Drop the images, then output the listing exactly.

+ + +

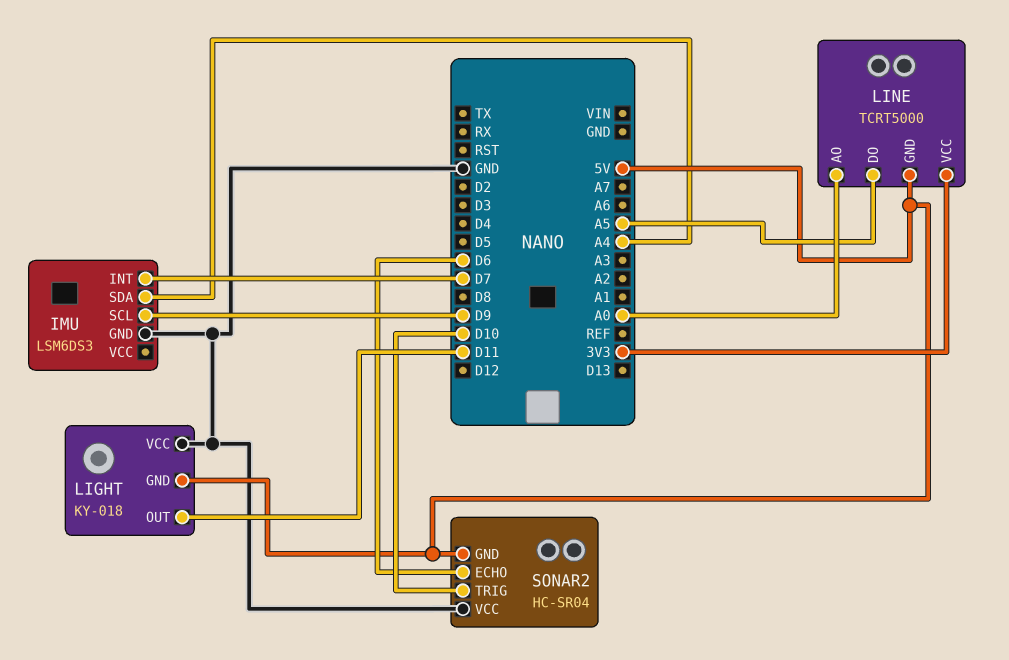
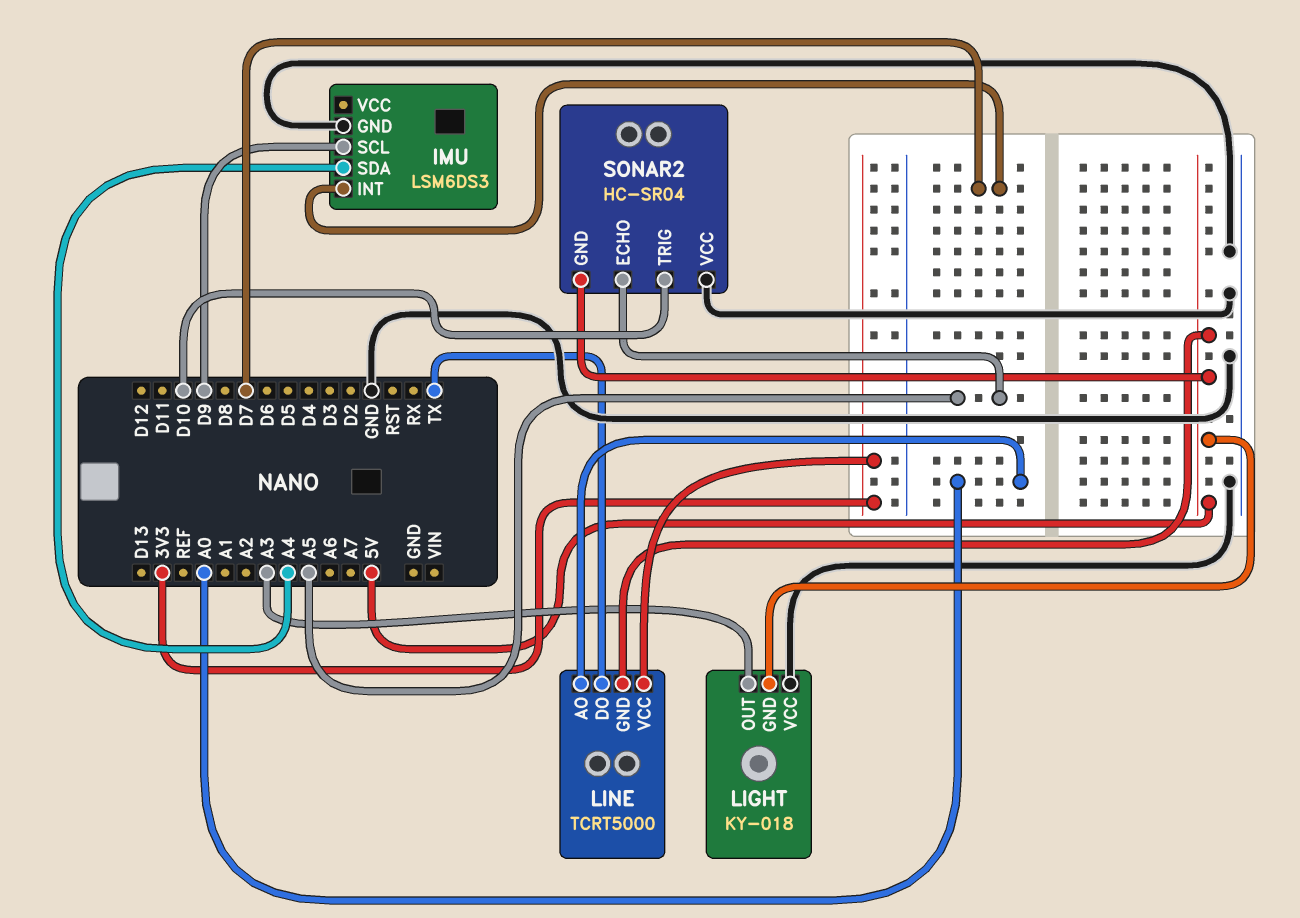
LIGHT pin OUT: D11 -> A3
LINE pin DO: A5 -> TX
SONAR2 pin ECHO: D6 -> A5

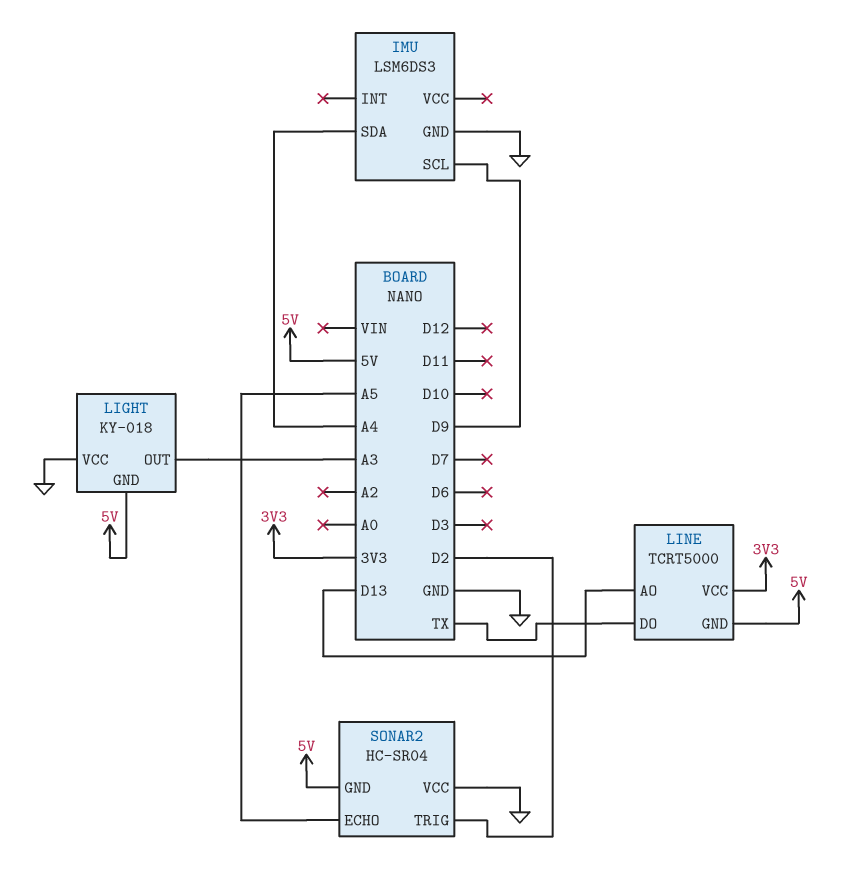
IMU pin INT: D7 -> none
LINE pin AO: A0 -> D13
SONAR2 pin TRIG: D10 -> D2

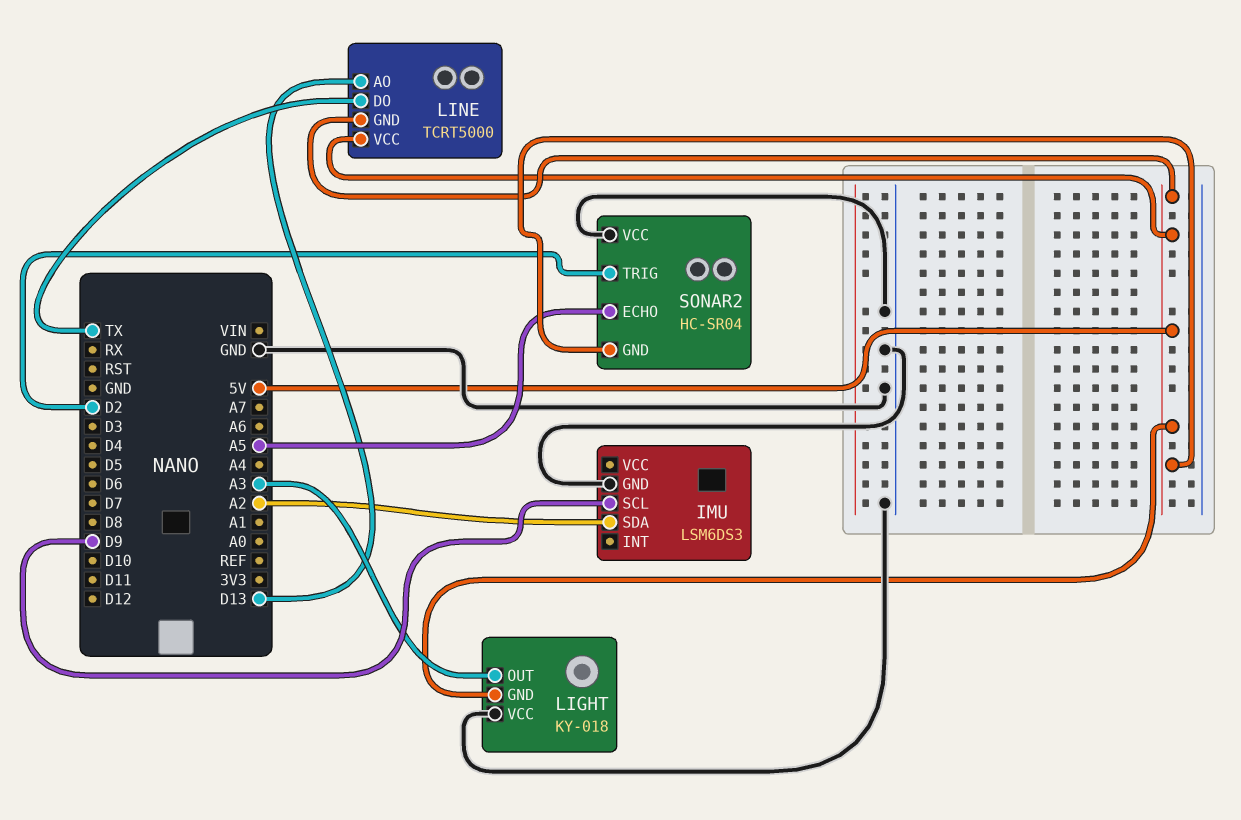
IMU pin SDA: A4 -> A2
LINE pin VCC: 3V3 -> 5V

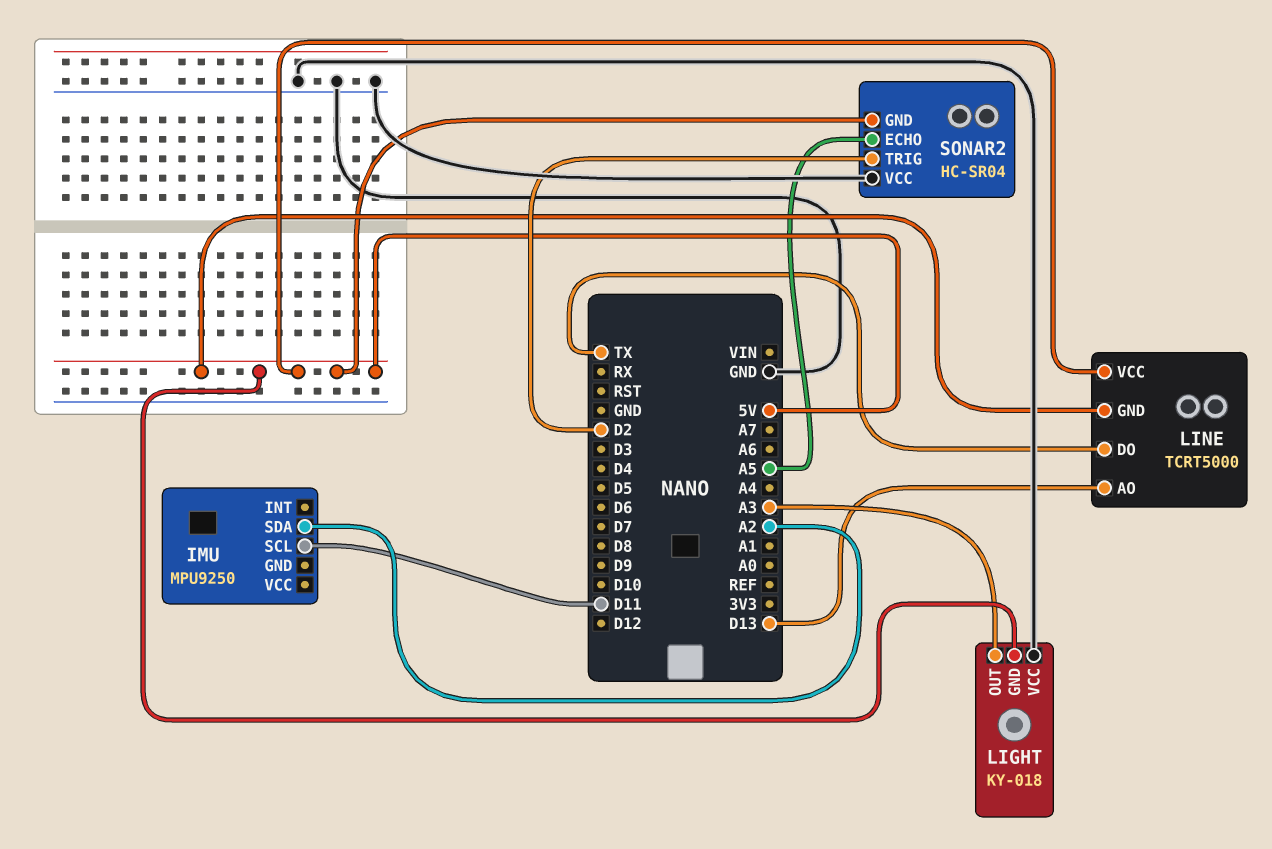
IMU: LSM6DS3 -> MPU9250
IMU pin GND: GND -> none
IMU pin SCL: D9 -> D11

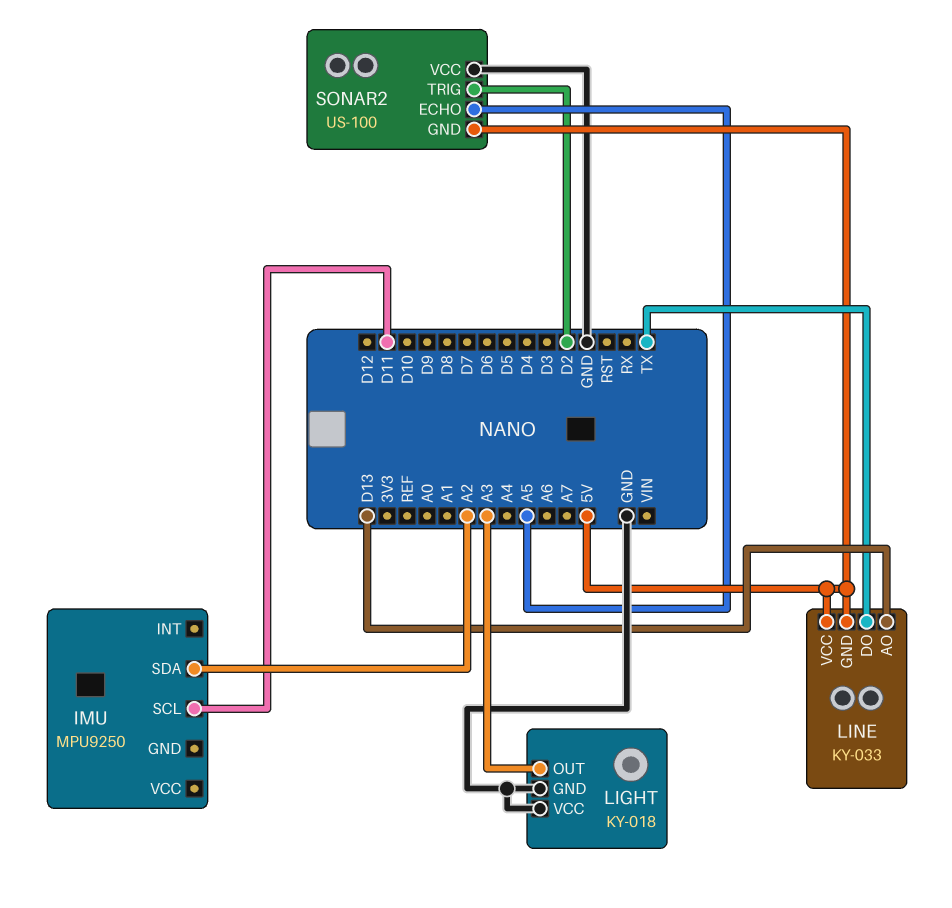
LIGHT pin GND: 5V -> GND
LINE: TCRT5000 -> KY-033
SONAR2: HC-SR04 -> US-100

+ + +

--- Problem solution ---
LIGHT pin OUT: D11 -> A3
LINE pin DO: A5 -> TX
SONAR2 pin ECHO: D6 -> A5

IMU pin INT: D7 -> none
LINE pin AO: A0 -> D13
SONAR2 pin TRIG: D10 -> D2

IMU pin SDA: A4 -> A2
LINE pin VCC: 3V3 -> 5V

IMU: LSM6DS3 -> MPU9250
IMU pin GND: GND -> none
IMU pin SCL: D9 -> D11

LIGHT pin GND: 5V -> GND
LINE: TCRT5000 -> KY-033
SONAR2: HC-SR04 -> US-100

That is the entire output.